## WHAT THE TASK ASKS
Exact reproduction, images excluded: write out the records below.

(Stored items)
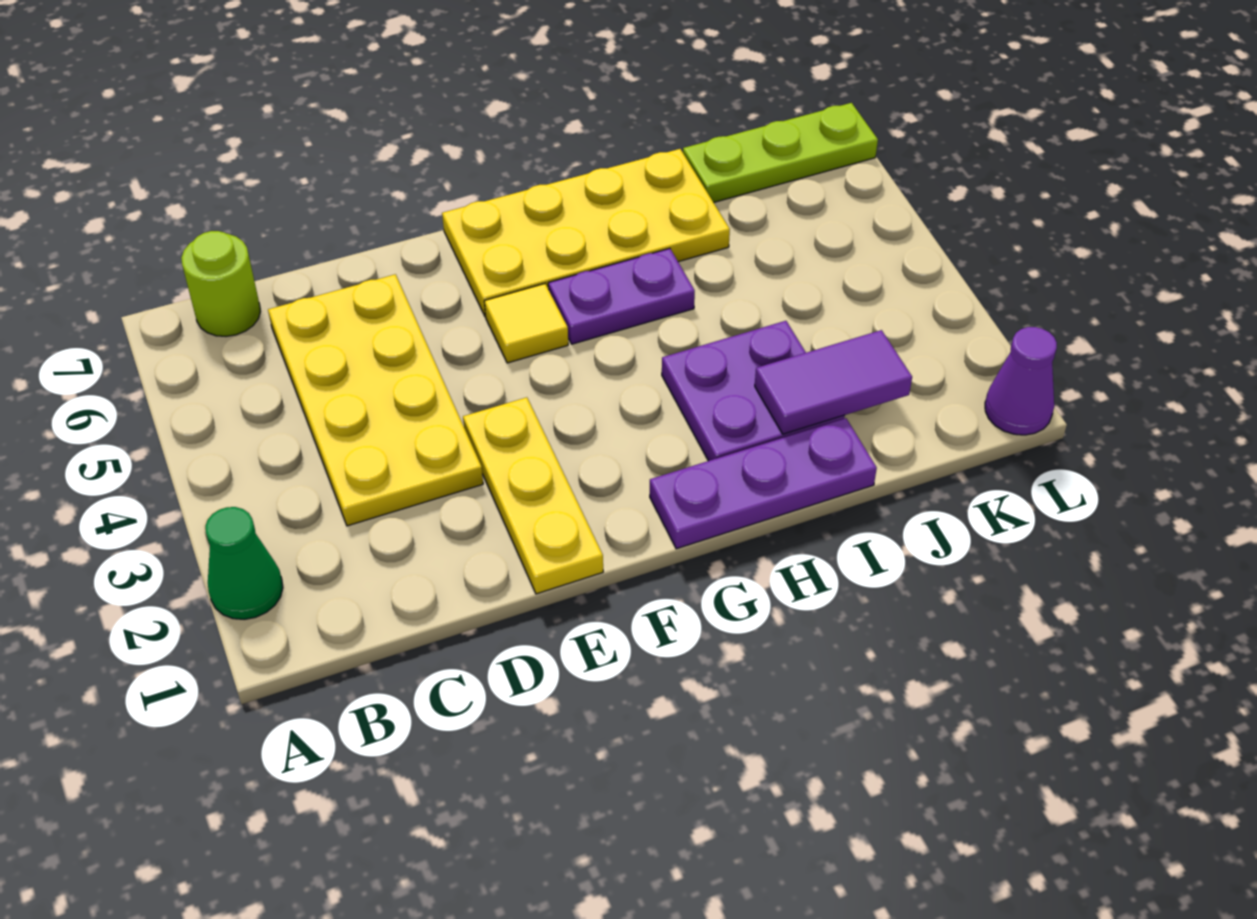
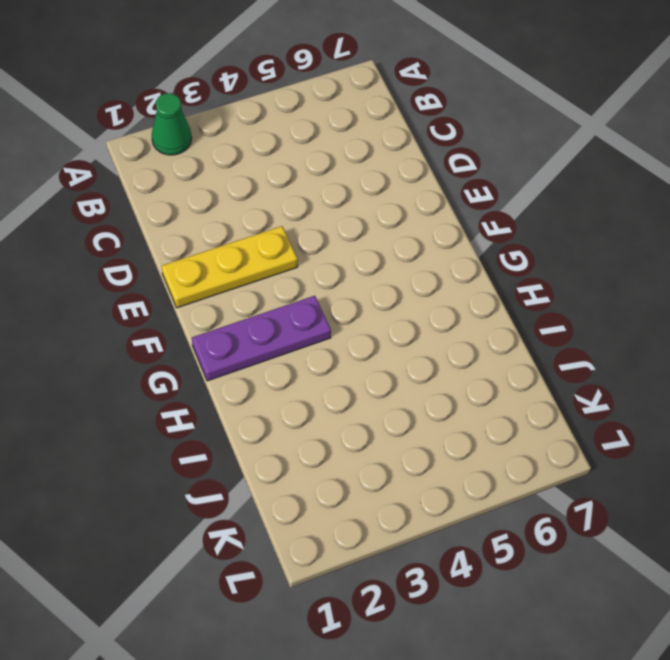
purple plate G1:G3 level 1 -> purple plate G1:I1 level 1
none -> lime round brick B7 level 1
none -> yellow plate C3:D6 level 1
none -> yellow tile F5 level 1

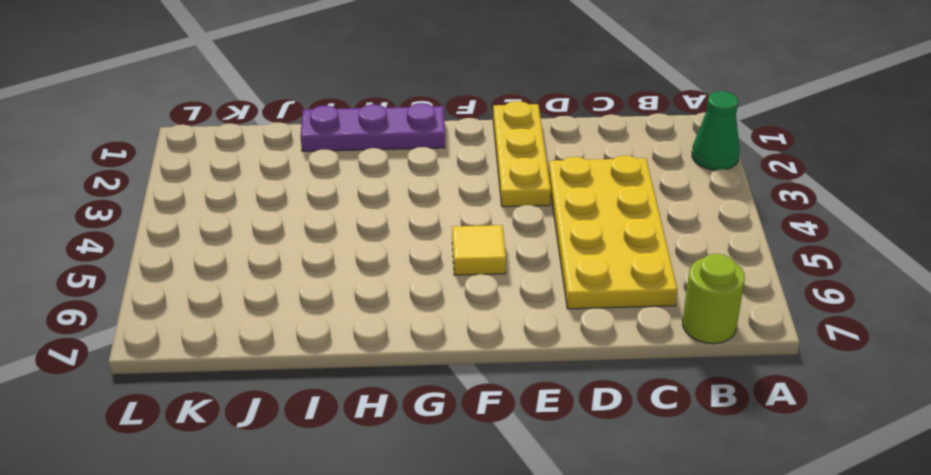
none -> yellow plate F6:I7 level 1
none -> purple plate G5:H5 level 1
none -> purple plate H2:I3 level 1

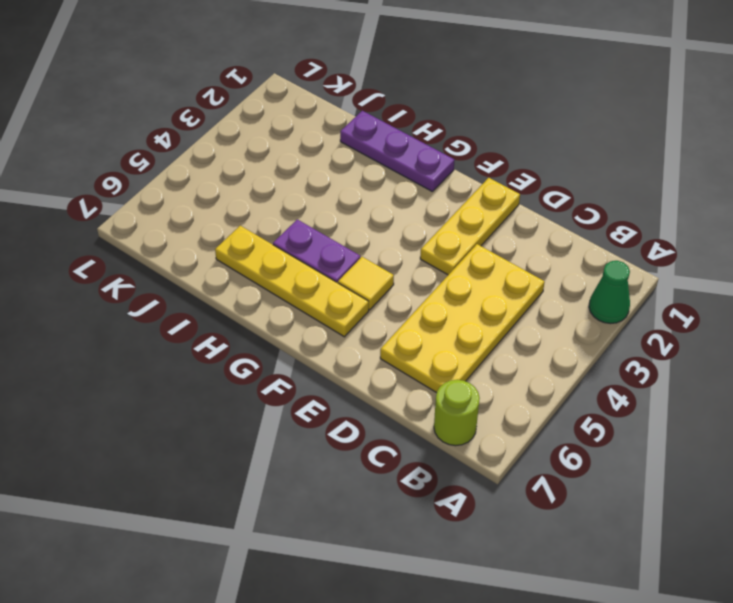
yellow plate F6:I6 level 1 -> yellow plate F6:I7 level 1
none -> purple plate H2:I3 level 1
none -> lime plate J7:L7 level 1
none -> purple cone L1 level 1

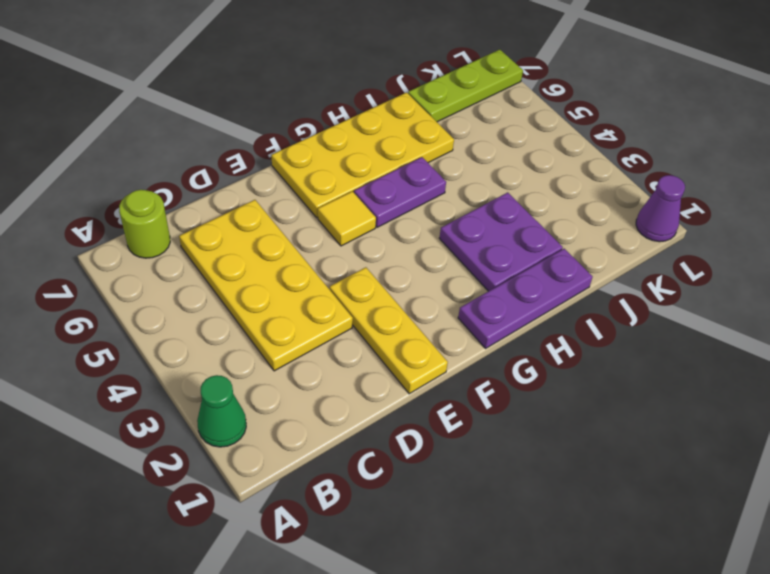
none -> purple tile I2:J2 level 2

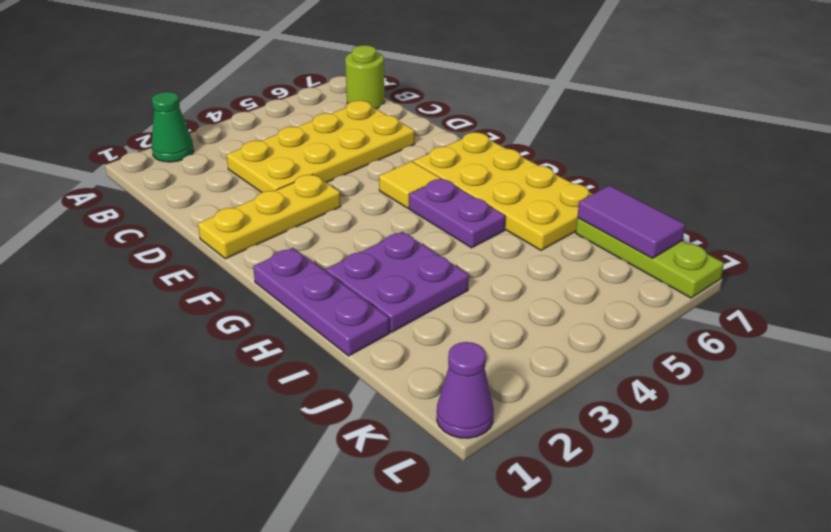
purple tile J7:K7 level 2 -> purple tile I2:J2 level 2

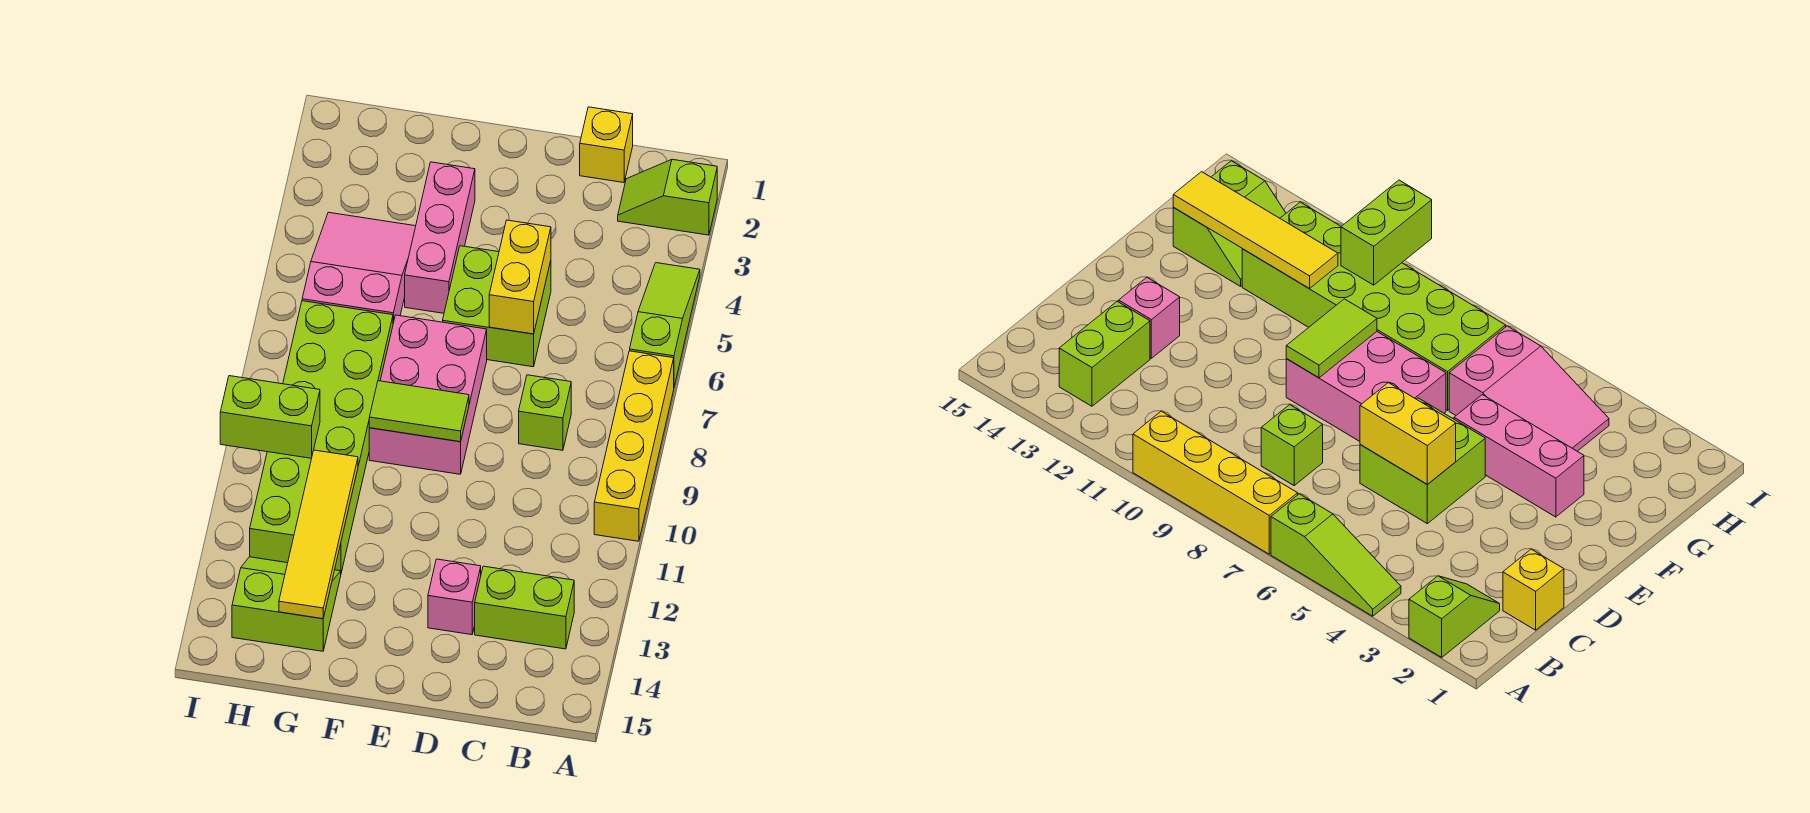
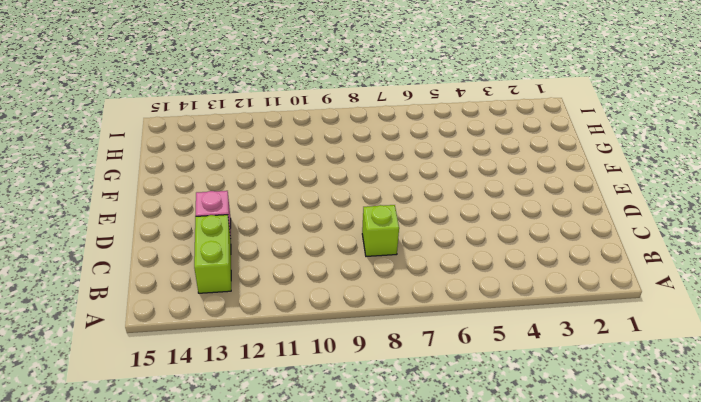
none -> lime slope A2:B2 level 1 top A
none -> lime slope A4:A6 level 1 top 6
none -> yellow brick A7:A10 level 1

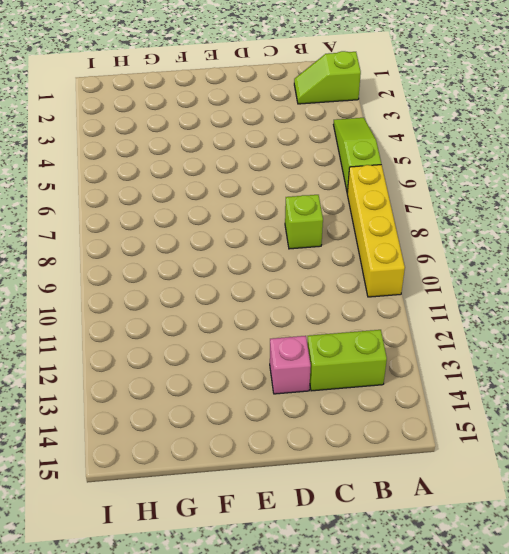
none -> yellow brick C1 level 1
none -> lime brick D5:E6 level 1
none -> pink brick E7:F9 level 1

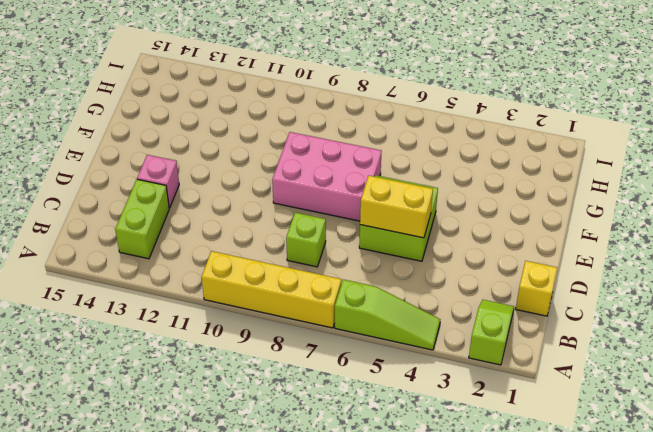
none -> pink brick F3:F5 level 1
none -> pink slope G4:H6 level 1 top 6
none -> lime brick G7:H12 level 1

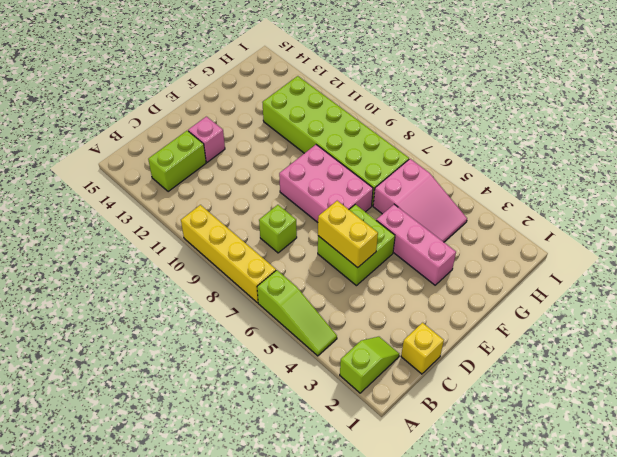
none -> lime slope G13:H14 level 1 top 14
none -> lime tile E9:F9 level 2
none -> yellow tile G11:G14 level 2

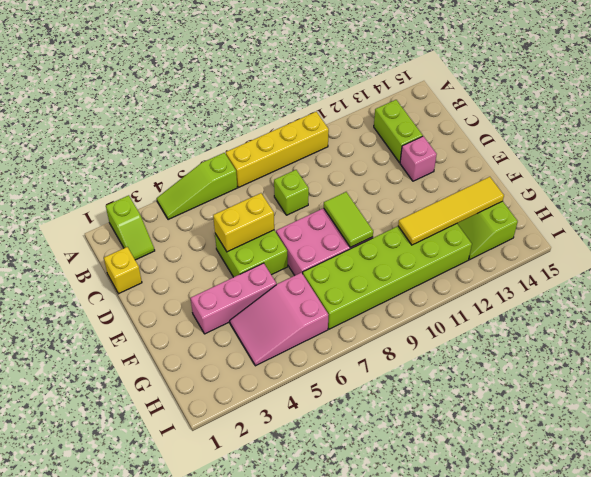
none -> lime brick H10:I10 level 2

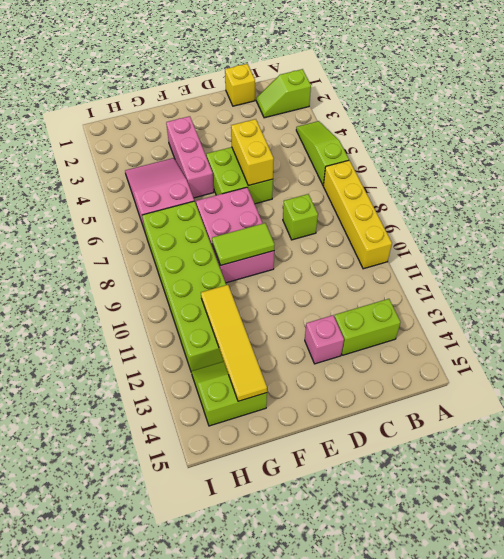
none -> lime brick H10:I10 level 2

## RESULT FOR THIS TASK
purple plate G1:G3 level 1 -> purple plate G1:I1 level 1
none -> lime round brick B7 level 1
none -> yellow plate C3:D6 level 1
none -> yellow tile F5 level 1

none -> yellow plate F6:I7 level 1
none -> purple plate G5:H5 level 1
none -> purple plate H2:I3 level 1

yellow plate F6:I6 level 1 -> yellow plate F6:I7 level 1
none -> purple plate H2:I3 level 1
none -> lime plate J7:L7 level 1
none -> purple cone L1 level 1

none -> purple tile I2:J2 level 2

purple tile J7:K7 level 2 -> purple tile I2:J2 level 2

none -> lime slope A2:B2 level 1 top A
none -> lime slope A4:A6 level 1 top 6
none -> yellow brick A7:A10 level 1

none -> yellow brick C1 level 1
none -> lime brick D5:E6 level 1
none -> pink brick E7:F9 level 1

none -> pink brick F3:F5 level 1
none -> pink slope G4:H6 level 1 top 6
none -> lime brick G7:H12 level 1

none -> lime slope G13:H14 level 1 top 14
none -> lime tile E9:F9 level 2
none -> yellow tile G11:G14 level 2

none -> lime brick H10:I10 level 2

none -> lime brick H10:I10 level 2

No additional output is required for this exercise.